Segment Open

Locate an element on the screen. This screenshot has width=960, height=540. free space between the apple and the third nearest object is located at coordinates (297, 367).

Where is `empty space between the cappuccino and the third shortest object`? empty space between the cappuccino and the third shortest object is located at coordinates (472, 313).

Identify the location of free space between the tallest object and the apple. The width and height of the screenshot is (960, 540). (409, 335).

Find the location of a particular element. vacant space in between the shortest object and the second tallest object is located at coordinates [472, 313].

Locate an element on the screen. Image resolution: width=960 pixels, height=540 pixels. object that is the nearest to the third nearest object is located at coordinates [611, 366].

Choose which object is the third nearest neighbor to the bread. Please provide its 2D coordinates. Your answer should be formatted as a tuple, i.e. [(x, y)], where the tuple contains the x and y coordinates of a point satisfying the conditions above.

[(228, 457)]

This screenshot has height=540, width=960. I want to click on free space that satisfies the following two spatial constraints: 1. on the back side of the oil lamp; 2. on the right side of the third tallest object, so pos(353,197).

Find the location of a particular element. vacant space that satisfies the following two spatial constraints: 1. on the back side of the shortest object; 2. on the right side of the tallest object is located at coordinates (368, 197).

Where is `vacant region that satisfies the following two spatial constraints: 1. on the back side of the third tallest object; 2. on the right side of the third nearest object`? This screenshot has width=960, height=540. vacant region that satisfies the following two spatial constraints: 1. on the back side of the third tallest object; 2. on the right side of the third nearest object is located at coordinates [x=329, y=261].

Segment Closed

What you need to do - Format the data from the line containing "coordinates (472, 313)." through the line containing "This screenshot has height=540, width=960.", inclusive, as a JSON list of strings, one string per line, with blank lines left out.

Solution for this task -
[
  "Where is `empty space between the cappuccino and the third shortest object`? empty space between the cappuccino and the third shortest object is located at coordinates (472, 313).",
  "Identify the location of free space between the tallest object and the apple. The width and height of the screenshot is (960, 540). (409, 335).",
  "Find the location of a particular element. vacant space in between the shortest object and the second tallest object is located at coordinates [472, 313].",
  "Locate an element on the screen. Image resolution: width=960 pixels, height=540 pixels. object that is the nearest to the third nearest object is located at coordinates [611, 366].",
  "Choose which object is the third nearest neighbor to the bread. Please provide its 2D coordinates. Your answer should be formatted as a tuple, i.e. [(x, y)], where the tuple contains the x and y coordinates of a point satisfying the conditions above.",
  "[(228, 457)]",
  "This screenshot has height=540, width=960. I want to click on free space that satisfies the following two spatial constraints: 1. on the back side of the oil lamp; 2. on the right side of the third tallest object, so pos(353,197)."
]